-------- MATERIAL SHOWN

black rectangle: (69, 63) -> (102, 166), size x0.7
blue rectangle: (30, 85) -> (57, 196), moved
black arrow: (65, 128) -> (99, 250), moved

----------------
-------- MATERIAL SHOWN

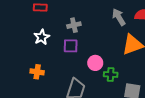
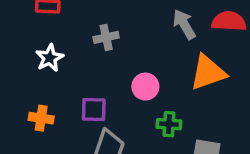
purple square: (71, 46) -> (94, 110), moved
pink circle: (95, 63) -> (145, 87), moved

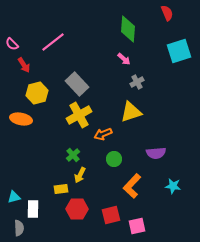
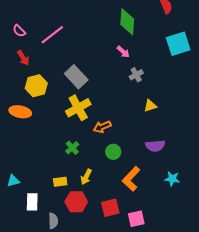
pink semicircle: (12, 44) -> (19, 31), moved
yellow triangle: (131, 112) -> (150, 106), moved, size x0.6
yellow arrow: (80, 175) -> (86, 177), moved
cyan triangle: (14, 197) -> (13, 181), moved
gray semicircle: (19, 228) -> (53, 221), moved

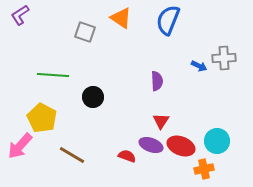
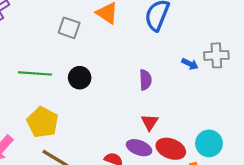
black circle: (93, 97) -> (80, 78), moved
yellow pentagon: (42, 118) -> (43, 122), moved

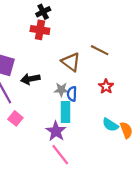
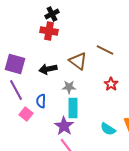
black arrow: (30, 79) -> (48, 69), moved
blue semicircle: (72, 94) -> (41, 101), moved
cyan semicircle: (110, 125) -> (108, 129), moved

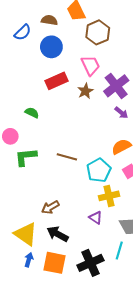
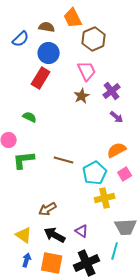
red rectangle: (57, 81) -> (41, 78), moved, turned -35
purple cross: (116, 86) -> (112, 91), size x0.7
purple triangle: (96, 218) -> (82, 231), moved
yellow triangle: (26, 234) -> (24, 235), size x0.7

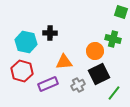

----------------
-------- MATERIAL SHOWN

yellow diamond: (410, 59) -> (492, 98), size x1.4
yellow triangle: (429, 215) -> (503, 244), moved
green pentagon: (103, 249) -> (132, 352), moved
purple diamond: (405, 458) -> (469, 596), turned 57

----------------

TASK: Output only the stretch above from the line with "yellow arrow: (80, 175) -> (86, 177), moved" through the line with "purple cross: (116, 86)", reproduced exactly. Exclude pictures.

ANSWER SPACE:
yellow arrow: (80, 175) -> (86, 177), moved
cyan triangle: (14, 197) -> (13, 181), moved
gray semicircle: (19, 228) -> (53, 221), moved

black circle: (93, 97) -> (80, 78), moved
yellow pentagon: (42, 118) -> (43, 122), moved

black arrow: (30, 79) -> (48, 69), moved
blue semicircle: (72, 94) -> (41, 101), moved
cyan semicircle: (110, 125) -> (108, 129), moved

red rectangle: (57, 81) -> (41, 78), moved, turned -35
purple cross: (116, 86) -> (112, 91), size x0.7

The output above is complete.